▸ **What this task involves**
Work out how many lines in the data below include "rotated", then reply with that number only.

******

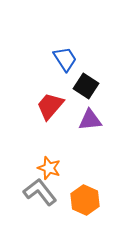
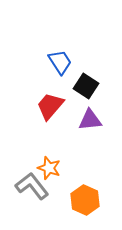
blue trapezoid: moved 5 px left, 3 px down
gray L-shape: moved 8 px left, 6 px up
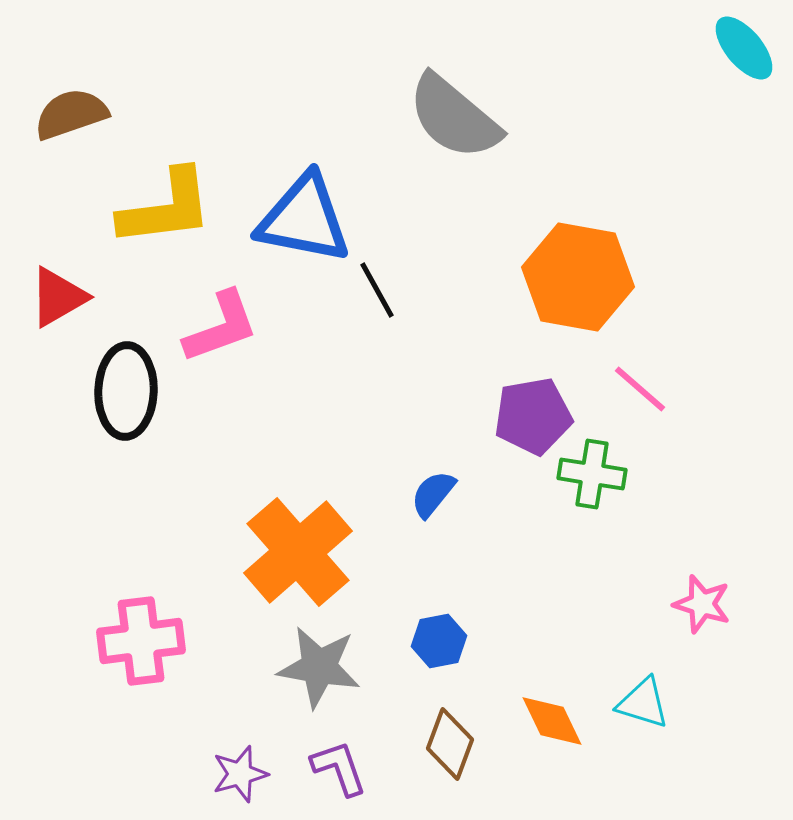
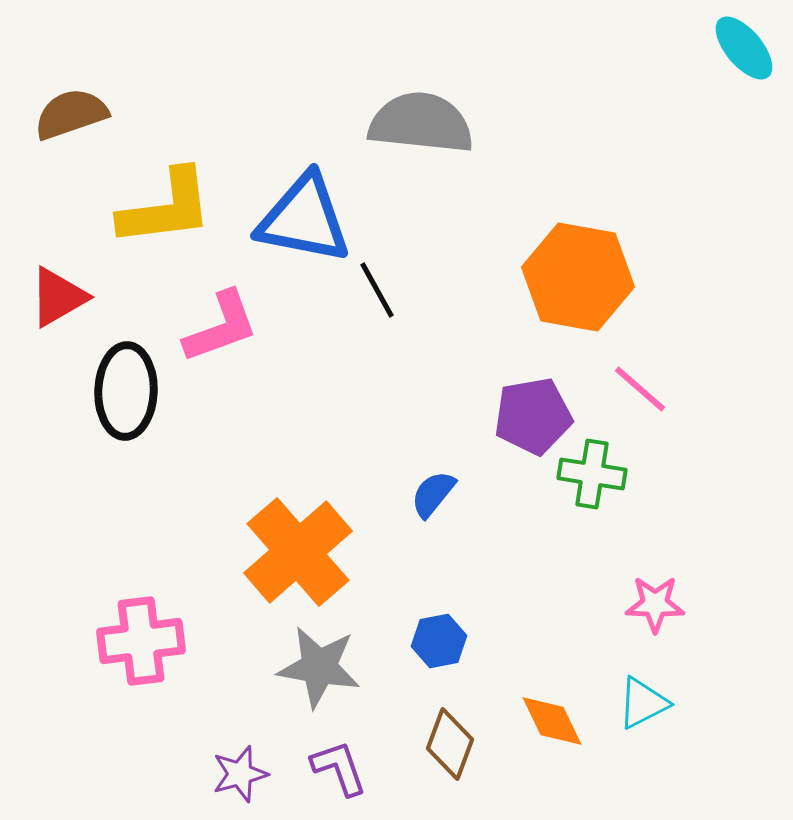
gray semicircle: moved 33 px left, 6 px down; rotated 146 degrees clockwise
pink star: moved 47 px left; rotated 16 degrees counterclockwise
cyan triangle: rotated 44 degrees counterclockwise
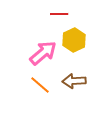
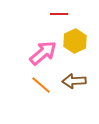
yellow hexagon: moved 1 px right, 1 px down
orange line: moved 1 px right
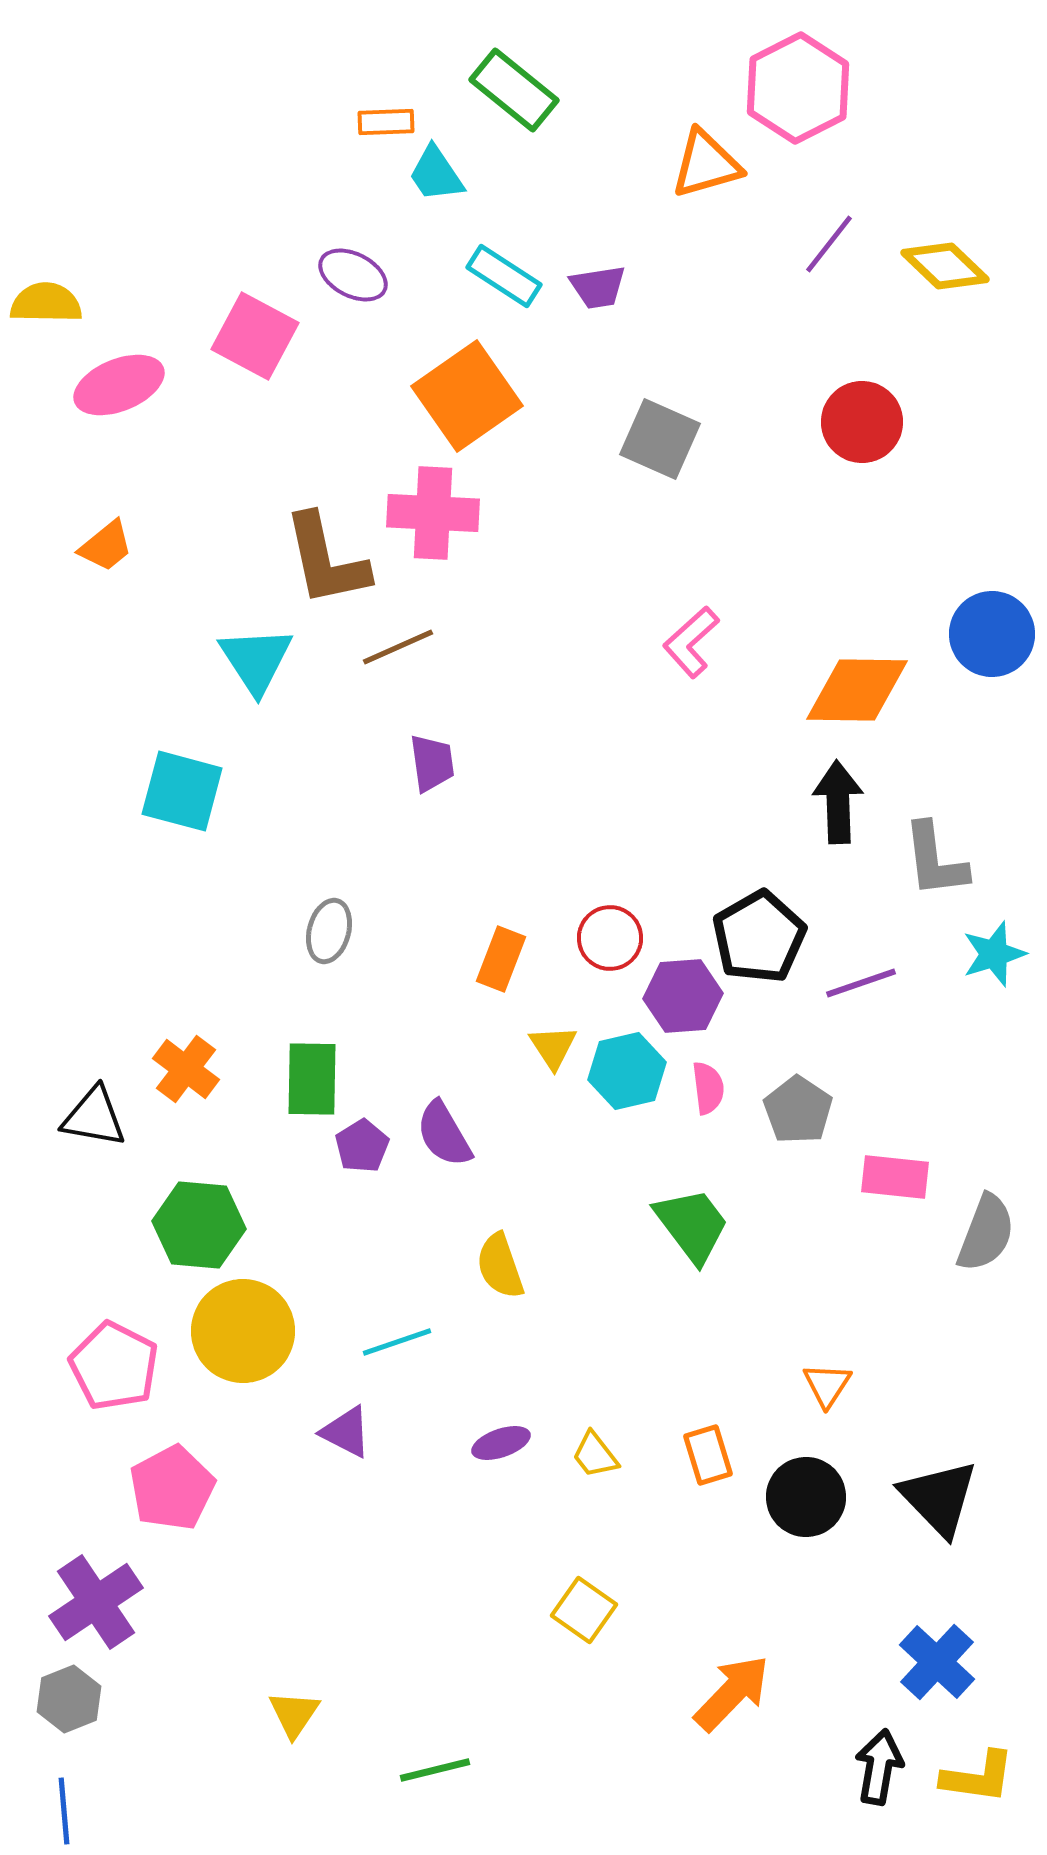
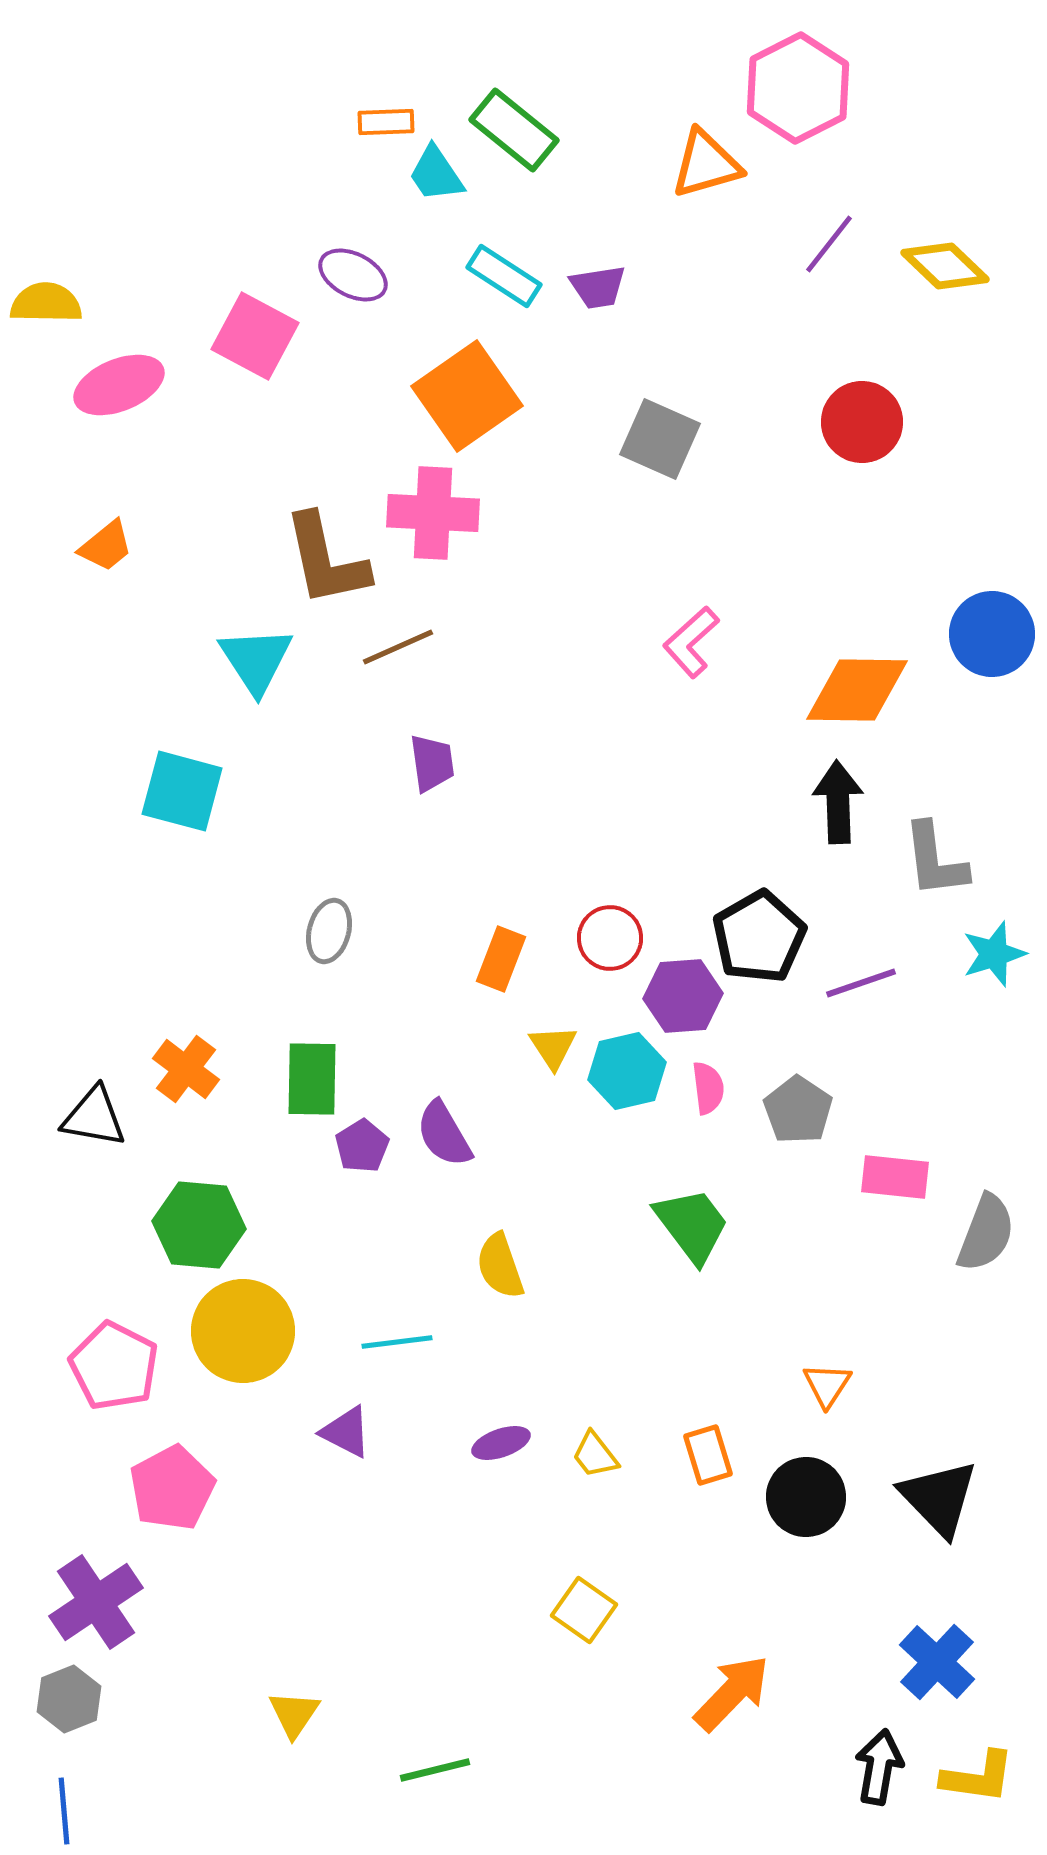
green rectangle at (514, 90): moved 40 px down
cyan line at (397, 1342): rotated 12 degrees clockwise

******

▸ **Your solution**
4